(Items from a dataset)
- - -
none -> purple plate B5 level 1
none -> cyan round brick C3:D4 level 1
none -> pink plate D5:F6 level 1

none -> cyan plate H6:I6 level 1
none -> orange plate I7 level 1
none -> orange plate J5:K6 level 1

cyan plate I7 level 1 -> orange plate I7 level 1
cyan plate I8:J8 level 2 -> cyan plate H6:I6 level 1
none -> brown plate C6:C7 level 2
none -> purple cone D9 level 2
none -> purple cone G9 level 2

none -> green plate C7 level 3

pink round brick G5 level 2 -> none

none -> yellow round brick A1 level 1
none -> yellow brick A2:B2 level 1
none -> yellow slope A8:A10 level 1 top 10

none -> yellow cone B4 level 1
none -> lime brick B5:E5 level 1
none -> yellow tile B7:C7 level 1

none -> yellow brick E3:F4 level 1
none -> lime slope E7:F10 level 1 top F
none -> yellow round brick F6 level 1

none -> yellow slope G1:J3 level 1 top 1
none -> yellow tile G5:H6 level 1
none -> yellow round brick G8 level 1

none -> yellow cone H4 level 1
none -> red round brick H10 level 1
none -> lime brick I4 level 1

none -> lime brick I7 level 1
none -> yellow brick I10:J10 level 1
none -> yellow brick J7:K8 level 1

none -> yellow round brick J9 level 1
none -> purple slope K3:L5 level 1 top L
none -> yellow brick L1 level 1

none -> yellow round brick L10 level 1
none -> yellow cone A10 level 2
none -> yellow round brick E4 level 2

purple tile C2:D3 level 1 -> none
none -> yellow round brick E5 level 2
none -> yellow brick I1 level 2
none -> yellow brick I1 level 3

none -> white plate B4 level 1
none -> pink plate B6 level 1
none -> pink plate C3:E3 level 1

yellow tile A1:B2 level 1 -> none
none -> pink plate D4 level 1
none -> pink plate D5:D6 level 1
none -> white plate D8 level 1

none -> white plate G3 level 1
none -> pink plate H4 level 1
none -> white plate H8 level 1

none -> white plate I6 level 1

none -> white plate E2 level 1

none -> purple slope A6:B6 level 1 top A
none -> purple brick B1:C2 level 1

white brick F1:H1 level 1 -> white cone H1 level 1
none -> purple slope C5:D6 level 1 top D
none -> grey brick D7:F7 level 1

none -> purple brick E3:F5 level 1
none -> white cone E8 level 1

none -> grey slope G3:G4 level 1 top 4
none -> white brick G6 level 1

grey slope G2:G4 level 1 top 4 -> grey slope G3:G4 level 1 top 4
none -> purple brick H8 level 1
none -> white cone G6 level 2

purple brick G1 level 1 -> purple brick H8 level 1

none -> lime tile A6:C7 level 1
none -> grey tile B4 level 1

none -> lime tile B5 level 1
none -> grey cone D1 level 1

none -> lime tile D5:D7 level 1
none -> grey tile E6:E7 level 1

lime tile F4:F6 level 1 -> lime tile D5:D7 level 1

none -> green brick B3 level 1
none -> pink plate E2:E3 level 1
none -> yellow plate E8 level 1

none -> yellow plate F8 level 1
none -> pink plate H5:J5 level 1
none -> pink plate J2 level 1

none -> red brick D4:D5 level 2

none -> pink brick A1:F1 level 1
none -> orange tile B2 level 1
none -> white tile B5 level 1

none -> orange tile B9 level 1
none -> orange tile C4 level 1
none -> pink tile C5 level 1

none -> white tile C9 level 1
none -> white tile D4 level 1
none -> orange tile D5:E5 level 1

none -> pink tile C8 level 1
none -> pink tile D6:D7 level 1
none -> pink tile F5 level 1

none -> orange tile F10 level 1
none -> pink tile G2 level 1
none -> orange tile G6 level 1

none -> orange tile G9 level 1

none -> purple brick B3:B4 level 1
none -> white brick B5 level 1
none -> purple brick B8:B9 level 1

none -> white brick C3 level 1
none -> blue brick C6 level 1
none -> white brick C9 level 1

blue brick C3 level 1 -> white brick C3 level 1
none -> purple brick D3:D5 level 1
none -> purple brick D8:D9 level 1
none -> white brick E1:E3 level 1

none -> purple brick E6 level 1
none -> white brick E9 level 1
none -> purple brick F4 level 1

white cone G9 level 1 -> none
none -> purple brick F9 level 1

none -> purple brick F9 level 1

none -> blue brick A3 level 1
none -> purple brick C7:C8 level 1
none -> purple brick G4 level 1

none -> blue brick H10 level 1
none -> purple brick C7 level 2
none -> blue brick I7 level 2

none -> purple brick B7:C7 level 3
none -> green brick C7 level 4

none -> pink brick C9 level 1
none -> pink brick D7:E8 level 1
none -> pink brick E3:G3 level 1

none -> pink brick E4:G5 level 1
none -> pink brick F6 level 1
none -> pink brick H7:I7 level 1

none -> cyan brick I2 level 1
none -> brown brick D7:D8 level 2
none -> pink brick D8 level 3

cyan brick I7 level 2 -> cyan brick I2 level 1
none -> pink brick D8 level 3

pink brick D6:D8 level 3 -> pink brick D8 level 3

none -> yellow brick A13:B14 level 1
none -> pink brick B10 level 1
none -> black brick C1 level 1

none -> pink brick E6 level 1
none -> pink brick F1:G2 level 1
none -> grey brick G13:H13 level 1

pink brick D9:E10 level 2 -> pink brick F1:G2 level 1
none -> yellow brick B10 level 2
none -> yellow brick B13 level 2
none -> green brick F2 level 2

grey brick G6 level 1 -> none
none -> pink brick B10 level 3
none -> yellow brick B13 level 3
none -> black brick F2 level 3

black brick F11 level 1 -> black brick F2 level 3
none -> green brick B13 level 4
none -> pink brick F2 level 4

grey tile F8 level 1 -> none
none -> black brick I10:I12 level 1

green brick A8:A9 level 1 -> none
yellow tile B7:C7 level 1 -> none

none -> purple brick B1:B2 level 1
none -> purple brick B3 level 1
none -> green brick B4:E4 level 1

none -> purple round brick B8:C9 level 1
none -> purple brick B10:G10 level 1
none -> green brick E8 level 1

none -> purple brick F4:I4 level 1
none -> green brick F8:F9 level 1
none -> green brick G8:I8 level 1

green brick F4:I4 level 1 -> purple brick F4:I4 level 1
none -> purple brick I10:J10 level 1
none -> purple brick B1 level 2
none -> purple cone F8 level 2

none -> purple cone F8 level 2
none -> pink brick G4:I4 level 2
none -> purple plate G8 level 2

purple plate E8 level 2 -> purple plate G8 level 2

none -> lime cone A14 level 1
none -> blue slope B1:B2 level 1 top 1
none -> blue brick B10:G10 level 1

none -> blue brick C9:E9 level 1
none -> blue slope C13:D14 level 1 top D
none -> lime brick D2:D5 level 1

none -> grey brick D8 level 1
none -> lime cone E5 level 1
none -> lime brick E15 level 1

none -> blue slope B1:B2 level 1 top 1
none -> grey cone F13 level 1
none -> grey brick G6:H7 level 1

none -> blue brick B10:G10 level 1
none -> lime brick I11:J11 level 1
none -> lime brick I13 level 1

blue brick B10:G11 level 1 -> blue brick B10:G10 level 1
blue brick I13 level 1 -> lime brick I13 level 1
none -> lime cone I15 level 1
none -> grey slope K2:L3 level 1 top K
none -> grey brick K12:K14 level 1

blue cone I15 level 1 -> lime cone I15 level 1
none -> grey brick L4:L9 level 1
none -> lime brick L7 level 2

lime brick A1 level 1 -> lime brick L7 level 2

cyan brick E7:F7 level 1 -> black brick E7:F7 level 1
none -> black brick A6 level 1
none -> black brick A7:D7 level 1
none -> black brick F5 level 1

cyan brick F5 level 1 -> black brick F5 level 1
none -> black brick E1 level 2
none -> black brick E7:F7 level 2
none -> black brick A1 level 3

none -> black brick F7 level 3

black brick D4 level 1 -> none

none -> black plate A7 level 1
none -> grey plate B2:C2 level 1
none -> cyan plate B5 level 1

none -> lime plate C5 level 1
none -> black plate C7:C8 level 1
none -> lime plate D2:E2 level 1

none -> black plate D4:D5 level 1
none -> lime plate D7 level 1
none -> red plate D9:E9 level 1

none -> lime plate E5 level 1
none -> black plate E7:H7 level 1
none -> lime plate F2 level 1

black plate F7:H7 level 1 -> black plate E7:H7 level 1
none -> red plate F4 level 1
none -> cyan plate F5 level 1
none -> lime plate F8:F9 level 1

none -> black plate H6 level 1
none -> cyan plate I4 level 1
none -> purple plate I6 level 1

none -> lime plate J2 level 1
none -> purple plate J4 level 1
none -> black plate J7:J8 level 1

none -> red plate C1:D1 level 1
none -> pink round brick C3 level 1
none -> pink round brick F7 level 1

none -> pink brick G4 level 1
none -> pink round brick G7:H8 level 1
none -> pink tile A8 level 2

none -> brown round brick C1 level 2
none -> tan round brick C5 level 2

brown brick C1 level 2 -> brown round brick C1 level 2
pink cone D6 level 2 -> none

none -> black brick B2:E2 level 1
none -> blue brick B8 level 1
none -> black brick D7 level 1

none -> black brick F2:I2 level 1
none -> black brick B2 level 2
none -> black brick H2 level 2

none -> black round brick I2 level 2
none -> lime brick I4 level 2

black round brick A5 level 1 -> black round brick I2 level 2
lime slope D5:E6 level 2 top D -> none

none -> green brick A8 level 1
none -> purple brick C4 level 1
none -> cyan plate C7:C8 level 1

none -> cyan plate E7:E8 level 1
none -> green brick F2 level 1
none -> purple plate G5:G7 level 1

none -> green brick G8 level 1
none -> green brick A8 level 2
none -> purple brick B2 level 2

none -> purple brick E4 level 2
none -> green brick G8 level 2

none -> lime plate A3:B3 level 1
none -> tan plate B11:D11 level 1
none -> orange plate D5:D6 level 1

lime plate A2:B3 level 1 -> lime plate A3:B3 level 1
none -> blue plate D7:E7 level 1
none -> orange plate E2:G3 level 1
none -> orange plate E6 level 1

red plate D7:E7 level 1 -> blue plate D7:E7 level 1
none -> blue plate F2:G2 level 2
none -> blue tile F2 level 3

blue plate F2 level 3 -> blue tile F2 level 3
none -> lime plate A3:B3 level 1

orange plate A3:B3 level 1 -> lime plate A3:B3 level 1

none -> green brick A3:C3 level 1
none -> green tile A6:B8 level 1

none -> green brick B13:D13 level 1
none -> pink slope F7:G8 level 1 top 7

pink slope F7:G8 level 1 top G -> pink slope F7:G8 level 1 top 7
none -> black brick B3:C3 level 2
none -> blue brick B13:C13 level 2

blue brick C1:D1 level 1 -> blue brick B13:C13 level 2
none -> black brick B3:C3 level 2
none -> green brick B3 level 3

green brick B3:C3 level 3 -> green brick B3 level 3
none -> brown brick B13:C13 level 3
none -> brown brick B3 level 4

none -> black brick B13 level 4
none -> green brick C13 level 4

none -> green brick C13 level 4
- - -
▶ [WHAT THE TASK REQUIRES]:
What is needed is every line of the records above that contains the word "brown".

▶ [SOLVED PROBLEM]:
none -> brown plate C6:C7 level 2
none -> brown brick D7:D8 level 2
none -> brown round brick C1 level 2
brown brick C1 level 2 -> brown round brick C1 level 2
none -> brown brick B13:C13 level 3
none -> brown brick B3 level 4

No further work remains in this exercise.